■ What needs to be done ■
What appears from the first line of the data below through the line containing "recolor | lámpara", both included, should be copied exactly, and nothing else.
<<<<
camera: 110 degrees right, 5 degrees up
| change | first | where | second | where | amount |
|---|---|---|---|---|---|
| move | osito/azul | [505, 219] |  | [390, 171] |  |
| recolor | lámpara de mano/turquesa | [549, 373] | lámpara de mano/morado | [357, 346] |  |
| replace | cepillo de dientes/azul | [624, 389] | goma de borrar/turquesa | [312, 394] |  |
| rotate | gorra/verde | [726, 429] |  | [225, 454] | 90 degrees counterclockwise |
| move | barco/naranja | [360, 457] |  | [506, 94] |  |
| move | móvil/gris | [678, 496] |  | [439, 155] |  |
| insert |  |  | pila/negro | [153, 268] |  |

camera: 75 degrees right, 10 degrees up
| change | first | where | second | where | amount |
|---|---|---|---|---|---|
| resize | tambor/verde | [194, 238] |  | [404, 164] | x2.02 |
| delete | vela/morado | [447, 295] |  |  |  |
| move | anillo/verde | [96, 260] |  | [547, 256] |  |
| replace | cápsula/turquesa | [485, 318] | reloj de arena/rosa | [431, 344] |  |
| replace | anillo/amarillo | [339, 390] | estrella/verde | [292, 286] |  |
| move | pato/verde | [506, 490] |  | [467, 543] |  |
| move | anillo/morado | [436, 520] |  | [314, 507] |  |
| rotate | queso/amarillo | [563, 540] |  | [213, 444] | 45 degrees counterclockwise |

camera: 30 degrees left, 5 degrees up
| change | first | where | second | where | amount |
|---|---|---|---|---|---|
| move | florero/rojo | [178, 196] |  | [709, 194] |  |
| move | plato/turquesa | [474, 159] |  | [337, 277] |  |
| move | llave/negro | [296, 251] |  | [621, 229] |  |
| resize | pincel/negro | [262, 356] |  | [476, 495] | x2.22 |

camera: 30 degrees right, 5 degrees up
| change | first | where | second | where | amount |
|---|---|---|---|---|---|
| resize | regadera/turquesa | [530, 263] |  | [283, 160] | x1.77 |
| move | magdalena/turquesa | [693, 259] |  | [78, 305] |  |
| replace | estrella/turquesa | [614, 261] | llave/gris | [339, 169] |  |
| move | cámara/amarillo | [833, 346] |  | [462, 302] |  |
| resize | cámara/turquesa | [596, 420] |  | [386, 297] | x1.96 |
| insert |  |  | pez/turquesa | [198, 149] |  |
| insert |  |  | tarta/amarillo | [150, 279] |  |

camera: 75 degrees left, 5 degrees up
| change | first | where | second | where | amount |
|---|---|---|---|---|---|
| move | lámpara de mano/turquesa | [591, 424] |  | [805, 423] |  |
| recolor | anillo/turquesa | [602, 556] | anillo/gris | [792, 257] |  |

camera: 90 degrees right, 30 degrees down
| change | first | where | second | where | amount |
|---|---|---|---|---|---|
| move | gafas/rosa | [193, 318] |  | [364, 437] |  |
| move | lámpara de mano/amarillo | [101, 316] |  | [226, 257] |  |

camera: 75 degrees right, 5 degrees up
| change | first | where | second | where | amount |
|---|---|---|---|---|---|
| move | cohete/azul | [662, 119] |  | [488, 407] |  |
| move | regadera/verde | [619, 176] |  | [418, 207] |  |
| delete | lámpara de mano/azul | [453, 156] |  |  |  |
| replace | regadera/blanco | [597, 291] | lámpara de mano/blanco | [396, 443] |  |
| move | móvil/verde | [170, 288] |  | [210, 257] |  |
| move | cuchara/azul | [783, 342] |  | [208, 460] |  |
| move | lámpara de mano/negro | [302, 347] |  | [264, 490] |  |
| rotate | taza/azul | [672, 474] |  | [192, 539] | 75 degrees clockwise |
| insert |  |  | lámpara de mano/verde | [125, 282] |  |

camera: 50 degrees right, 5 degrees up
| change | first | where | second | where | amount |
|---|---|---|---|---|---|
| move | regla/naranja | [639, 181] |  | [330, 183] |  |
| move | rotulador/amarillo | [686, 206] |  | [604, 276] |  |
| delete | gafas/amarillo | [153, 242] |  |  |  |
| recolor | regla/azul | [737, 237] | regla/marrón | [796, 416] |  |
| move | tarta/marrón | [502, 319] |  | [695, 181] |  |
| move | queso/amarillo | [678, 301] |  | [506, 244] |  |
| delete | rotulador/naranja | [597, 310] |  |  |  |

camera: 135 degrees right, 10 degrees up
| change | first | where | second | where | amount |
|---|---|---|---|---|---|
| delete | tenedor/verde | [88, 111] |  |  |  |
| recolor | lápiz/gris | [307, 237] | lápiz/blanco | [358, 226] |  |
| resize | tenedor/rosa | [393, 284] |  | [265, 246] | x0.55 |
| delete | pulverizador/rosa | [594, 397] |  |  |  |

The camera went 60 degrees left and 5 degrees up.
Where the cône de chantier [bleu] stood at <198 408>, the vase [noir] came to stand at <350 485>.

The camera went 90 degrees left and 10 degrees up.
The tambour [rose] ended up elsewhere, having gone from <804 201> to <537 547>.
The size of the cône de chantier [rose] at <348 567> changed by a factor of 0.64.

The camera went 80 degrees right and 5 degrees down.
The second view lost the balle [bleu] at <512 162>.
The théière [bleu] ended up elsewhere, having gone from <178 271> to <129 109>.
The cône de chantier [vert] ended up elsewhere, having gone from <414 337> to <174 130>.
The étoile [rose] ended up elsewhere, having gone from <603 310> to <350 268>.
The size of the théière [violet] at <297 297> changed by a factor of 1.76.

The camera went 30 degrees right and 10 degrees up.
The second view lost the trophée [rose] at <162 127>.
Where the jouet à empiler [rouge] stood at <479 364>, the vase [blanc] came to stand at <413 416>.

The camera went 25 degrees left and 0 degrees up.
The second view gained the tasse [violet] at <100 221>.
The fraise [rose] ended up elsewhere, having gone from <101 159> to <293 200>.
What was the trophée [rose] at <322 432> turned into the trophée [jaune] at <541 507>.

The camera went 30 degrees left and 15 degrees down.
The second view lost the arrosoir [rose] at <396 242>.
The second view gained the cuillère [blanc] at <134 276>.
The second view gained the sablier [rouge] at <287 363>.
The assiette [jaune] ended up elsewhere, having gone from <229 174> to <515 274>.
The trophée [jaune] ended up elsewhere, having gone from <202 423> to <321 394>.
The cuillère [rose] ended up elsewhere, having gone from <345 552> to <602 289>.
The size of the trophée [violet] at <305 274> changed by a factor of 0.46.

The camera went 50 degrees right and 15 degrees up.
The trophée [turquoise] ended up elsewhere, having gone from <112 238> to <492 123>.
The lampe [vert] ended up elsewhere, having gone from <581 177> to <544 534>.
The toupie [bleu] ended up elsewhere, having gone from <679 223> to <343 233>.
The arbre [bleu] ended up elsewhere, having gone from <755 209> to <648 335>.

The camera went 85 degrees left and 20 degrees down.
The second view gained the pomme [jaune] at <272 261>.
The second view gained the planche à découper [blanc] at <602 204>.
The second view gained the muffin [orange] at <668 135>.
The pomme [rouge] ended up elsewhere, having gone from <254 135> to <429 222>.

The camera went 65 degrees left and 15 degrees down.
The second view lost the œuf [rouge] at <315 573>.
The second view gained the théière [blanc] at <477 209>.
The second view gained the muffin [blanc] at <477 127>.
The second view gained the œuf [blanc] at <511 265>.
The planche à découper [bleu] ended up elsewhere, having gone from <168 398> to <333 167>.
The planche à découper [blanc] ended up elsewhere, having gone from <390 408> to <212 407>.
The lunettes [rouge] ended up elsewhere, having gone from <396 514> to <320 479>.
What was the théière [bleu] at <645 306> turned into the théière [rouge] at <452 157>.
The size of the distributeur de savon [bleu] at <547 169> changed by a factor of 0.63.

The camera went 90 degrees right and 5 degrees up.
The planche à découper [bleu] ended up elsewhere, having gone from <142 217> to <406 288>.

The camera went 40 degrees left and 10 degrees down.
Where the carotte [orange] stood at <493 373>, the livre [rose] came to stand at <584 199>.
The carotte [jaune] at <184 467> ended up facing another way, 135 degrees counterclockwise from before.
>>>>
■ Solution for this task ■
camera: 110 degrees right, 5 degrees up
| change | first | where | second | where | amount |
|---|---|---|---|---|---|
| move | osito/azul | [505, 219] |  | [390, 171] |  |
| recolor | lámpara de mano/turquesa | [549, 373] | lámpara de mano/morado | [357, 346] |  |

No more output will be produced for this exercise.